#### Exercise materials
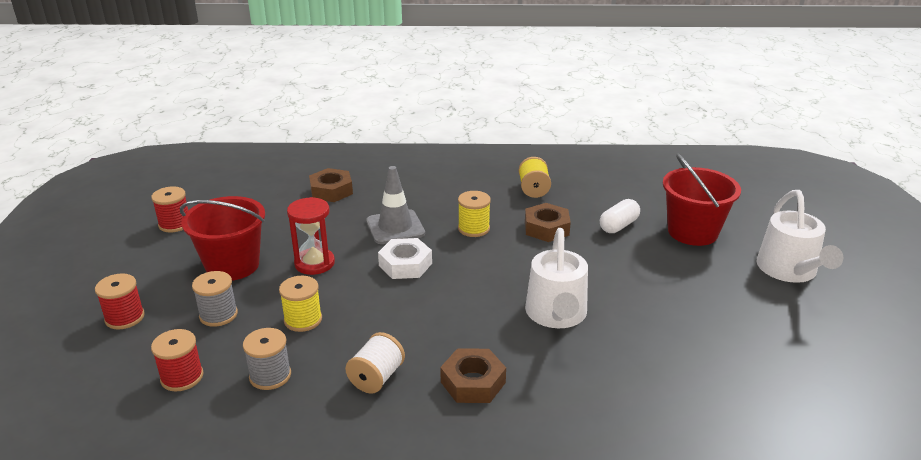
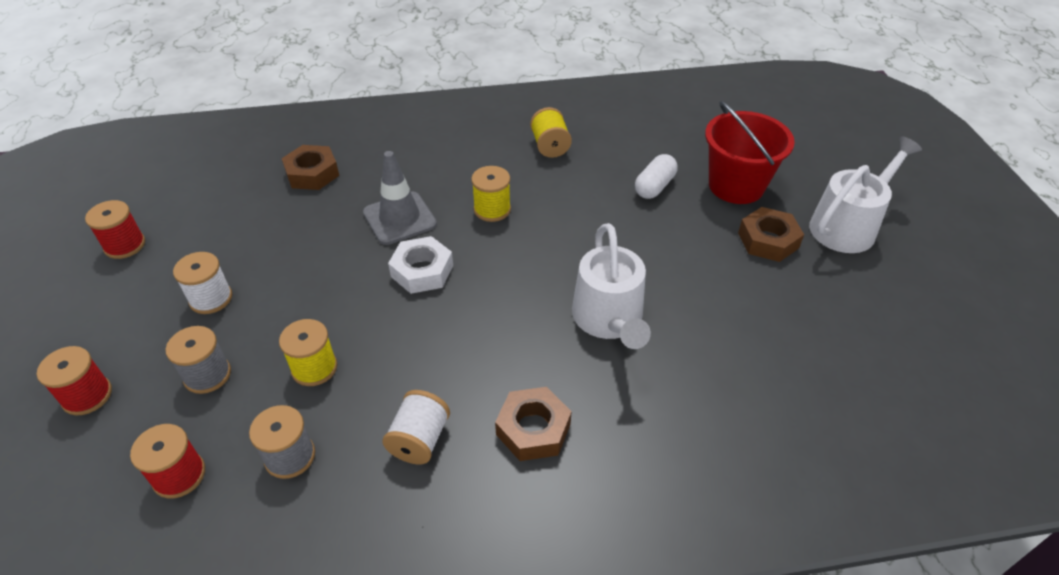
camera: 10 degrees left, 15 degrees up
(232, 265) = (211, 298): red bucket -> white spool
(314, 263) = (312, 283): red hourglass -> none
(546, 228) = (575, 199): brown nut -> brown nut (768, 240)
(789, 270) = (847, 226): white watering can -> white watering can turned 120 degrees counterclockwise

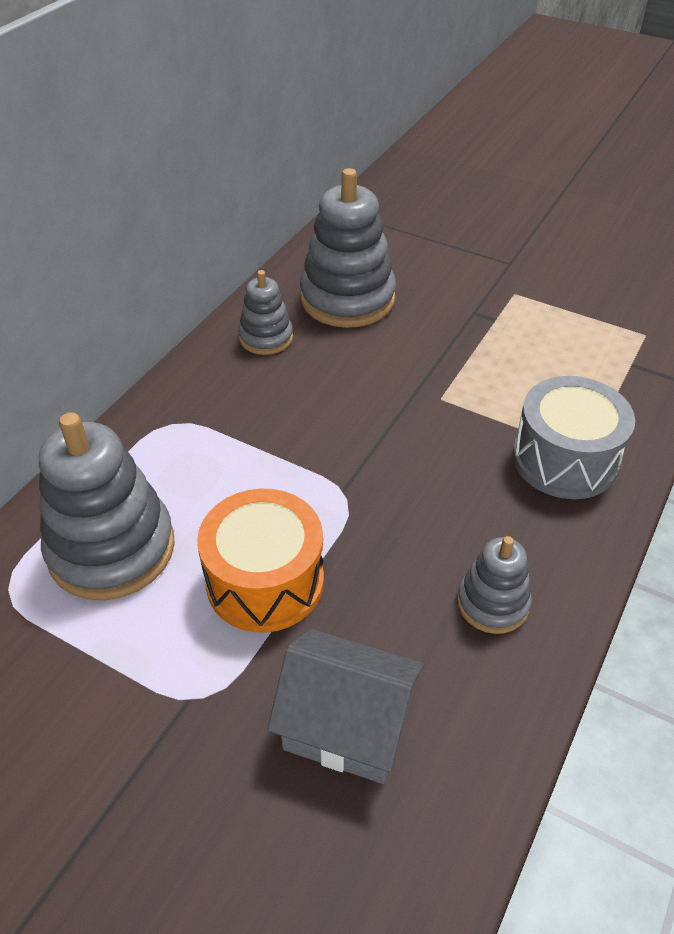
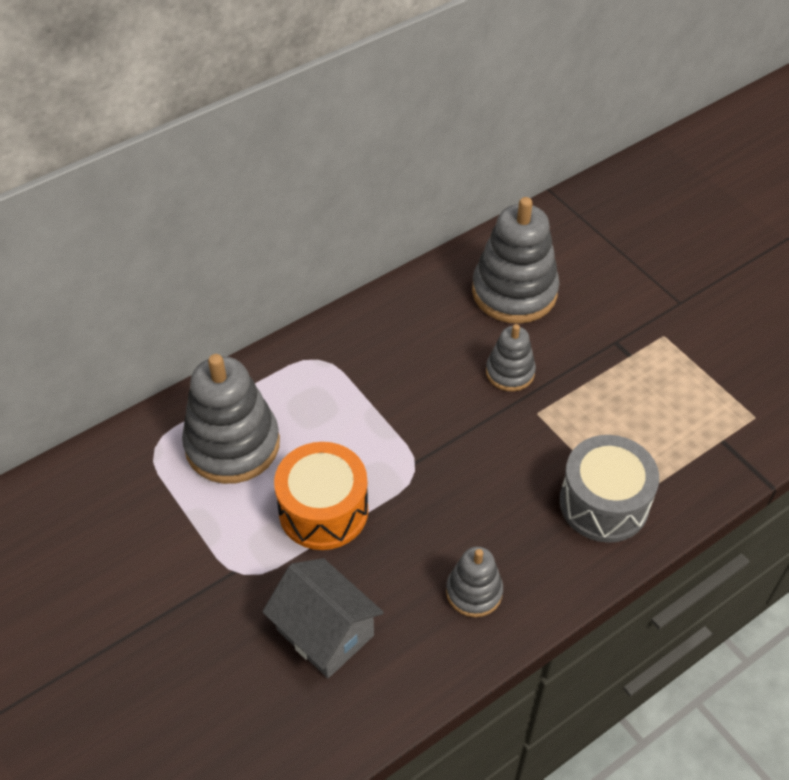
camera: 25 degrees right, 5 degrees up
(266, 338) = (427, 307): grey stacking toy -> grey stacking toy (510, 372)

#### What the task asks
Ascertain the number of lines in the entries that include the word "white", and report only that number.

#### Response area
2